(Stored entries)
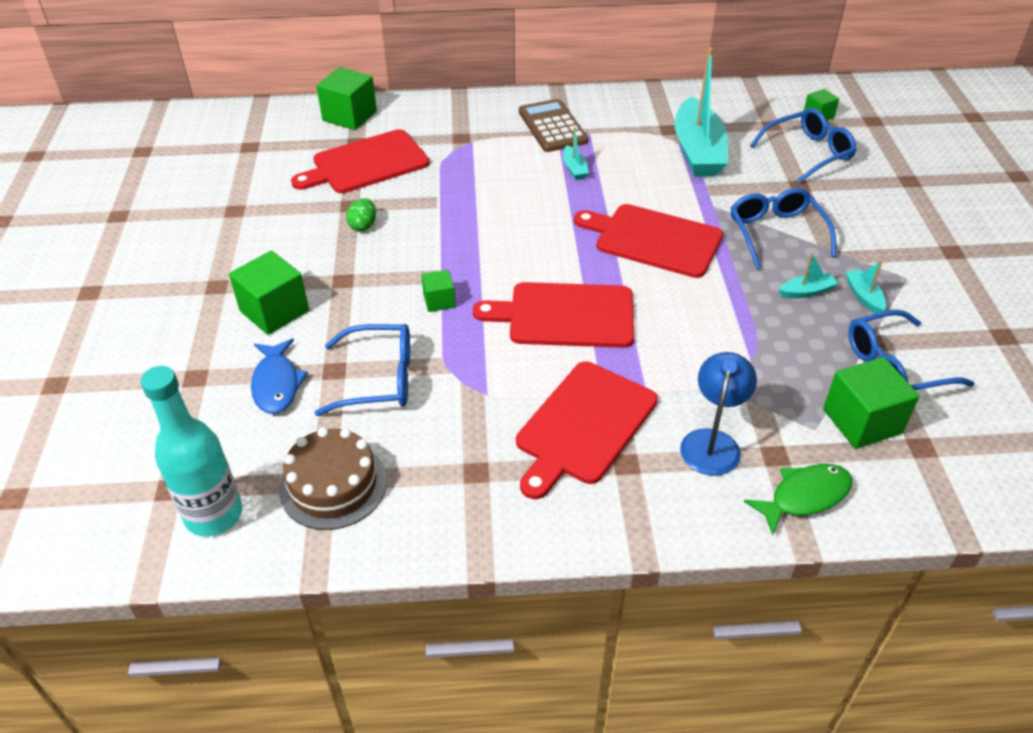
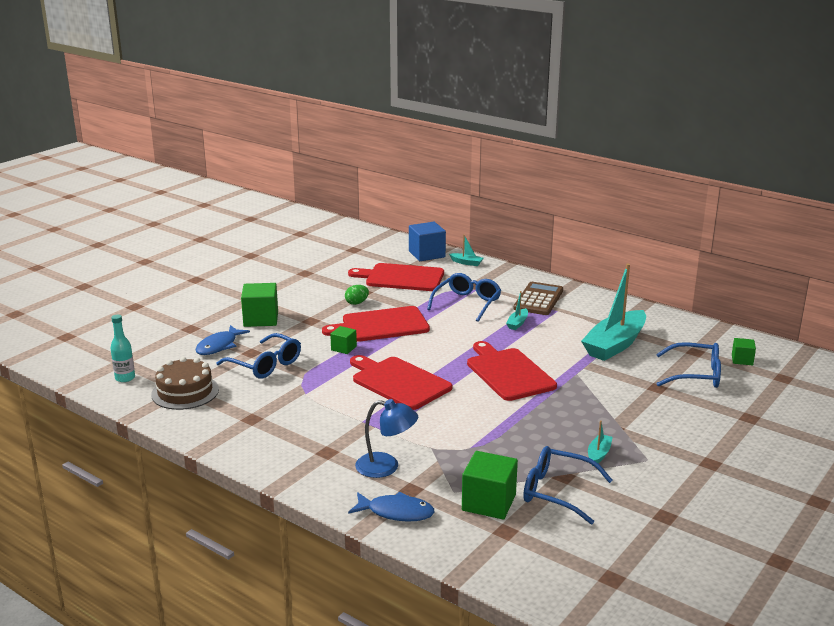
camera: 40 degrees right, 20 degrees down
(214, 515) = (125, 378): turquoise bottle -> turquoise bottle, size x0.58
(349, 116) = (427, 254): green cube -> blue cube
(583, 425) = (331, 428): red cutting board -> red cutting board (381, 325)
(712, 442) = (386, 467): blue lamp -> blue lamp turned 45 degrees clockwise
(776, 233) = (595, 402): blue glasses -> blue glasses (467, 303)
(804, 496) = (396, 512): green fish -> blue fish
(806, 291) = (563, 435): turquoise boat -> turquoise boat (466, 263)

■ **Problem requirements**:
Only the lines from the beginning of the records up to and including the line with "(804, 496) = (396, 512): green" should appear, exactly as they are, and no pictures.

■ **Written answer**:
camera: 40 degrees right, 20 degrees down
(214, 515) = (125, 378): turquoise bottle -> turquoise bottle, size x0.58
(349, 116) = (427, 254): green cube -> blue cube
(583, 425) = (331, 428): red cutting board -> red cutting board (381, 325)
(712, 442) = (386, 467): blue lamp -> blue lamp turned 45 degrees clockwise
(776, 233) = (595, 402): blue glasses -> blue glasses (467, 303)
(804, 496) = (396, 512): green fish -> blue fish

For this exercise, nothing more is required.